Scene change data

+ + + +

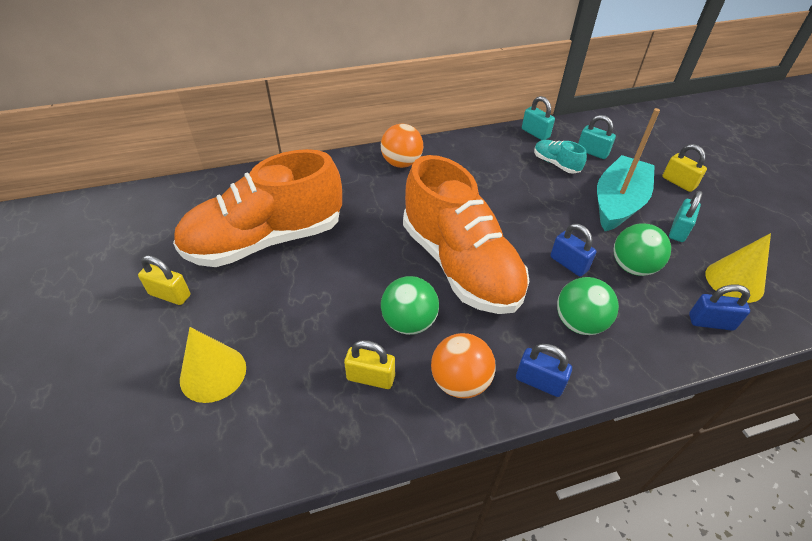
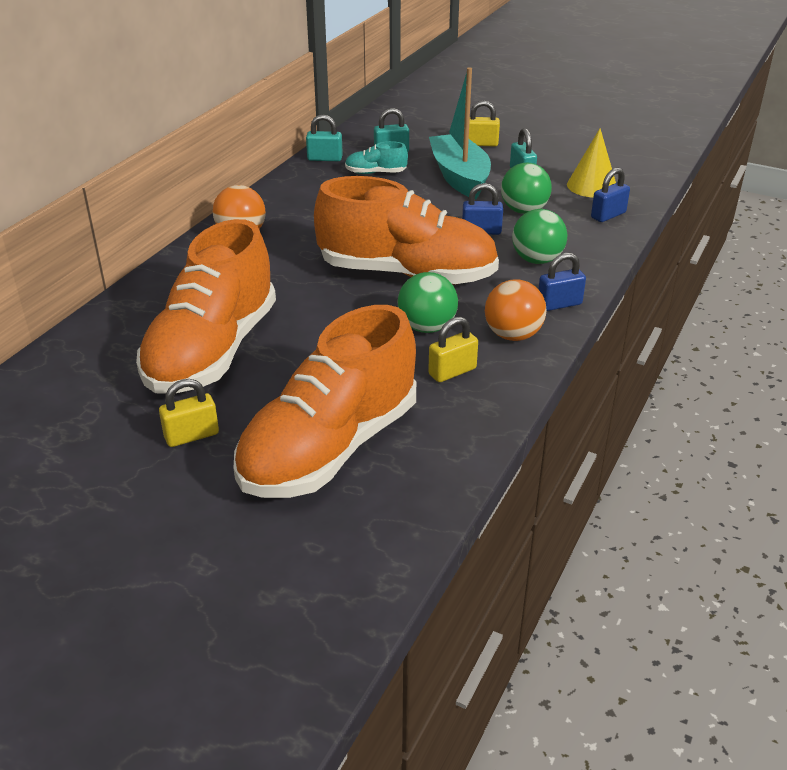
camera: 45 degrees left, 10 degrees down
(213, 373) = (330, 448): yellow cone -> orange shoe

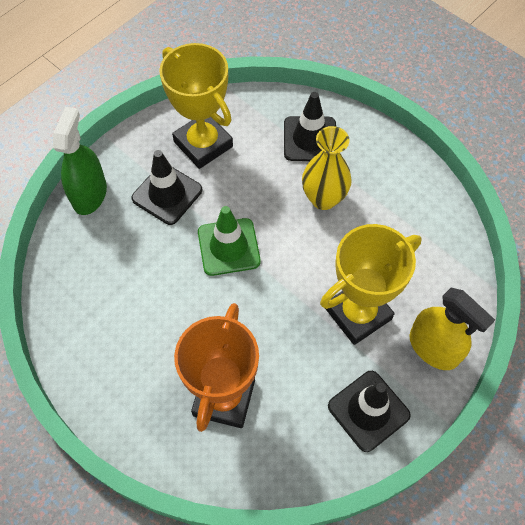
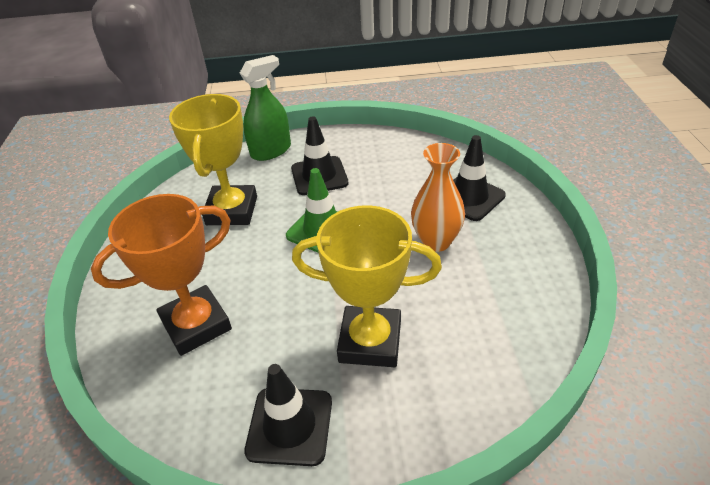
camera: 45 degrees right, 20 degrees down
(203, 144) = (380, 161): yellow trophy -> yellow trophy (232, 210)
(323, 198) = (436, 241): yellow vase -> orange vase
(433, 348) = (411, 422): yellow spray bottle -> none

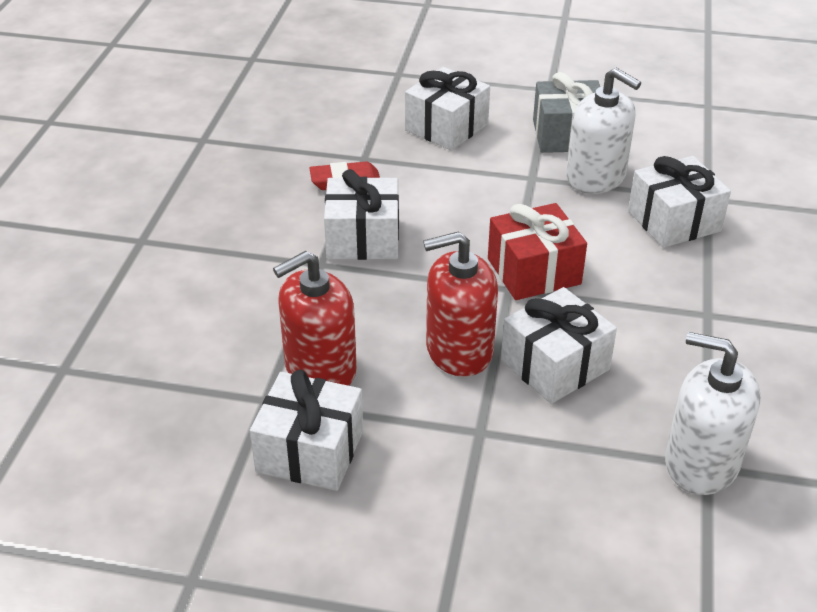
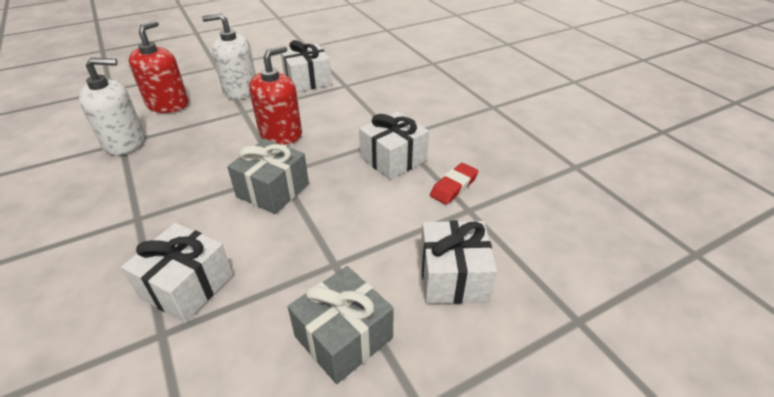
camera: 140 degrees right, 0 degrees up
(320, 368) = (337, 101): red soap dispenser -> red soap dispenser (168, 104)
(534, 271) = (273, 190): red gift -> grey gift
(555, 365) = (224, 149): white gift -> none
(596, 177) = (281, 296): white soap dispenser -> white soap dispenser (240, 90)

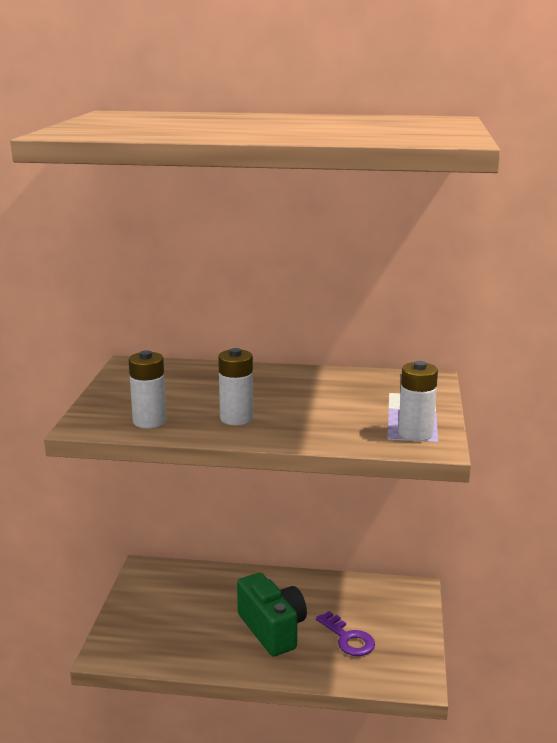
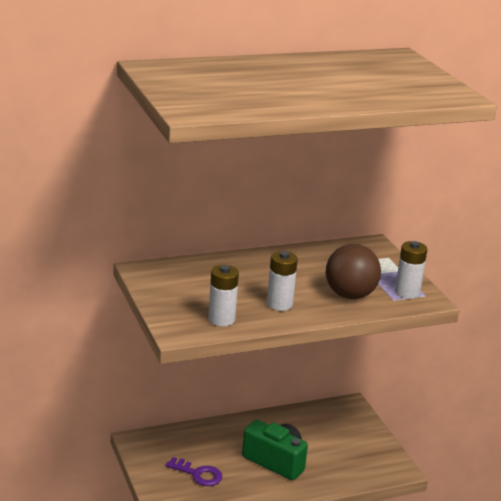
camera: 30 degrees left, 5 degrees up
(335, 424) = (350, 295): none -> brown ball
(348, 638) = (332, 453): purple key -> purple key (198, 474)

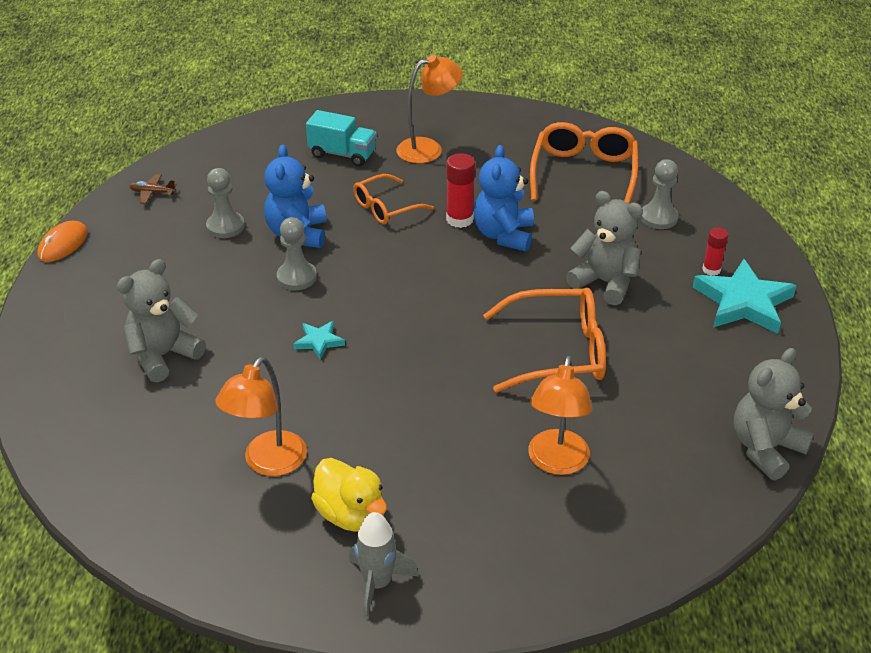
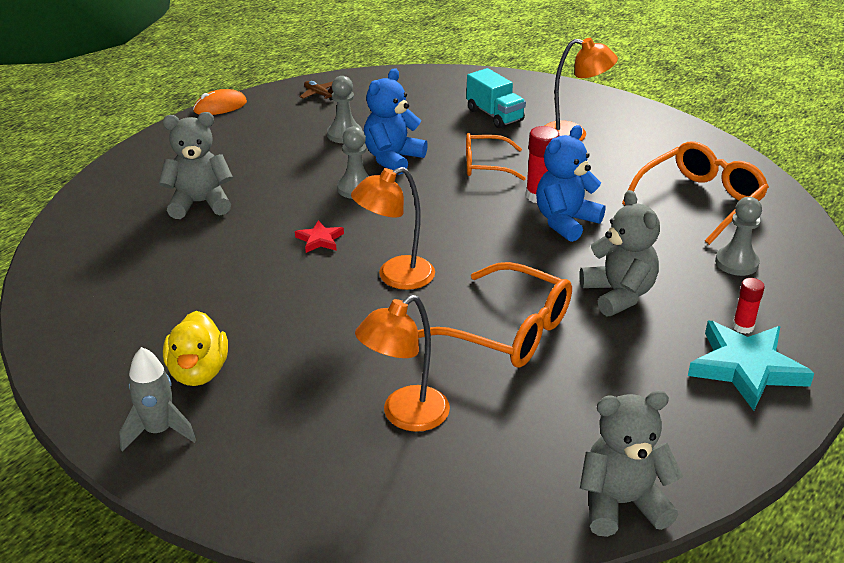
camera: 35 degrees right, 5 degrees down
(268, 463) = (184, 307): orange lamp -> orange lamp (395, 277)
(319, 341) = (320, 240): turquoise star -> red star

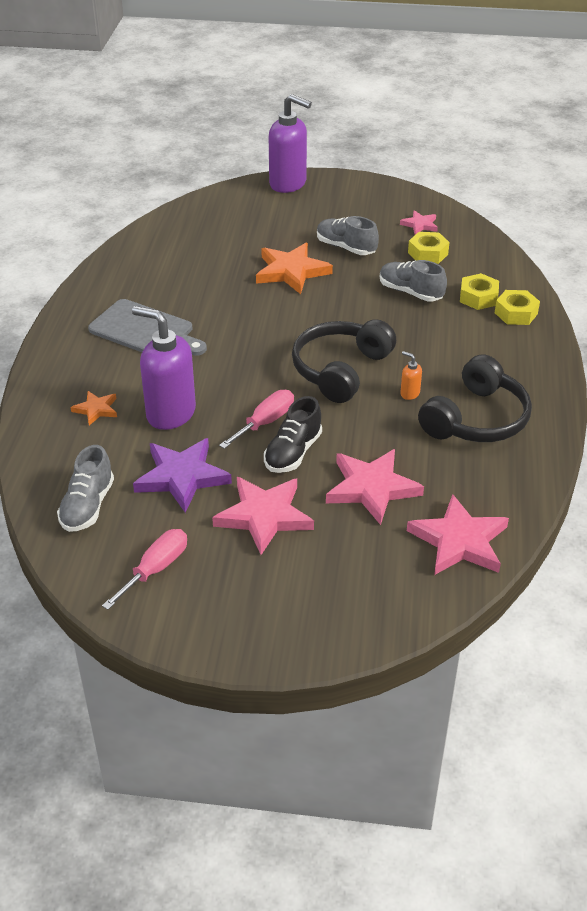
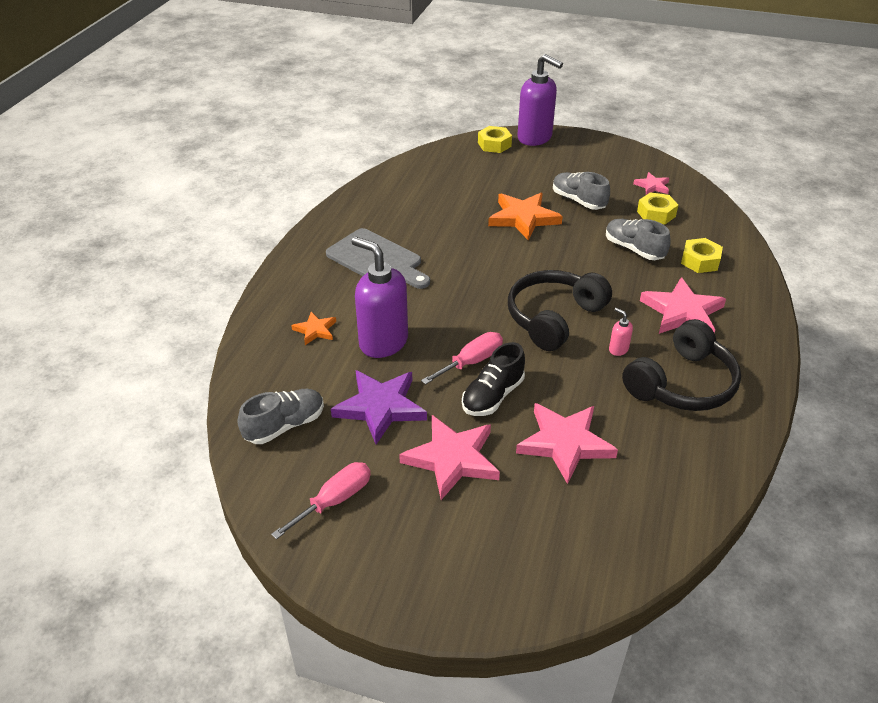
camera: 10 degrees right, 0 degrees up
(88, 506) = (285, 425): grey shoe -> grey shoe turned 150 degrees counterclockwise
(409, 393) = (618, 349): orange soap dispenser -> pink soap dispenser
(459, 541) = (647, 513): pink star -> pink star (682, 312)
(516, 313) = (735, 280): yellow nut -> yellow nut (494, 144)

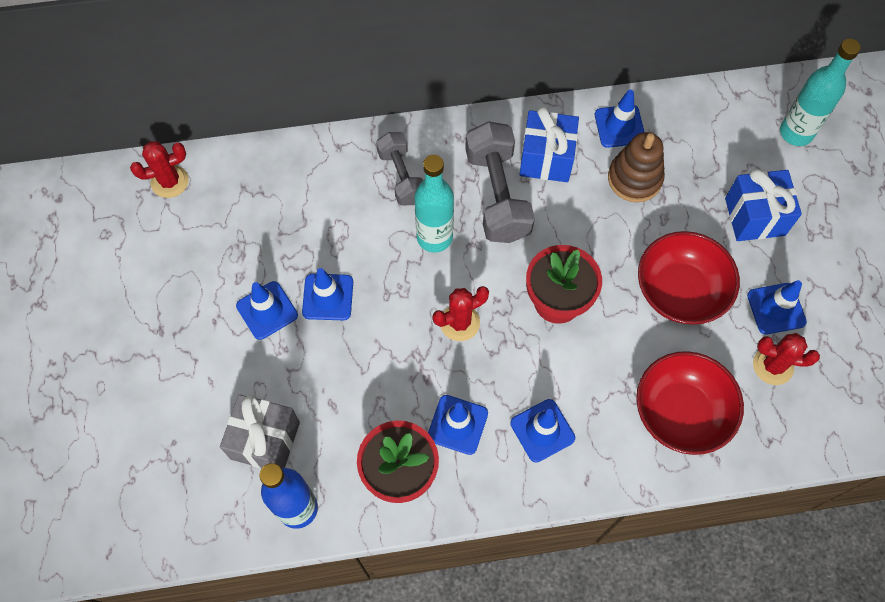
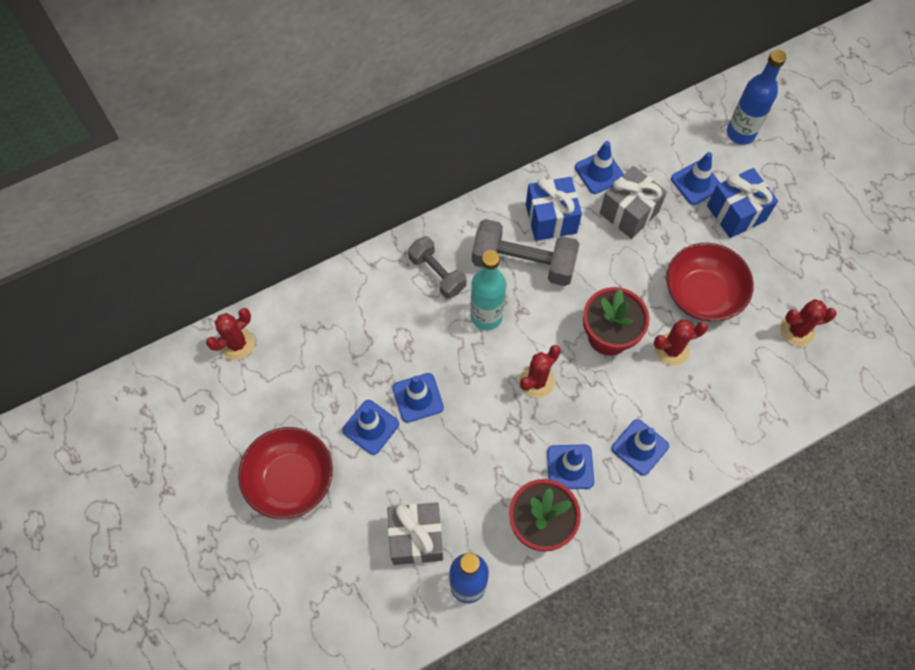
camera: 20 degrees left, 0 degrees up
(497, 195) = (523, 263): grey dumbbell -> grey dumbbell turned 45 degrees counterclockwise
(621, 339) = (671, 349): none -> red cactus
(634, 178) = (629, 212): brown stacking toy -> grey gift
(681, 412) = (742, 393): red bowl -> red bowl (291, 480)
(776, 308) = (781, 283): blue traffic cone -> blue traffic cone (696, 183)
(796, 133) = (740, 133): turquoise bottle -> blue bottle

+ + + +

- What you need to do: Restate the data word for word and exclude every picture.

- Task solution:
camera: 45 degrees left, 10 degrees down
(213, 373) = (330, 448): yellow cone -> orange shoe

camera: 45 degrees right, 20 degrees down
(203, 144) = (380, 161): yellow trophy -> yellow trophy (232, 210)
(323, 198) = (436, 241): yellow vase -> orange vase
(433, 348) = (411, 422): yellow spray bottle -> none

camera: 140 degrees right, 0 degrees up
(320, 368) = (337, 101): red soap dispenser -> red soap dispenser (168, 104)
(534, 271) = (273, 190): red gift -> grey gift
(555, 365) = (224, 149): white gift -> none
(596, 177) = (281, 296): white soap dispenser -> white soap dispenser (240, 90)

camera: 30 degrees left, 5 degrees up
(335, 424) = (350, 295): none -> brown ball
(348, 638) = (332, 453): purple key -> purple key (198, 474)

camera: 35 degrees right, 5 degrees down
(268, 463) = (184, 307): orange lamp -> orange lamp (395, 277)
(319, 341) = (320, 240): turquoise star -> red star

camera: 10 degrees right, 0 degrees up
(88, 506) = (285, 425): grey shoe -> grey shoe turned 150 degrees counterclockwise
(409, 393) = (618, 349): orange soap dispenser -> pink soap dispenser
(459, 541) = (647, 513): pink star -> pink star (682, 312)
(516, 313) = (735, 280): yellow nut -> yellow nut (494, 144)

camera: 20 degrees left, 0 degrees up
(497, 195) = (523, 263): grey dumbbell -> grey dumbbell turned 45 degrees counterclockwise
(621, 339) = (671, 349): none -> red cactus
(634, 178) = (629, 212): brown stacking toy -> grey gift
(681, 412) = (742, 393): red bowl -> red bowl (291, 480)
(776, 308) = (781, 283): blue traffic cone -> blue traffic cone (696, 183)
(796, 133) = (740, 133): turquoise bottle -> blue bottle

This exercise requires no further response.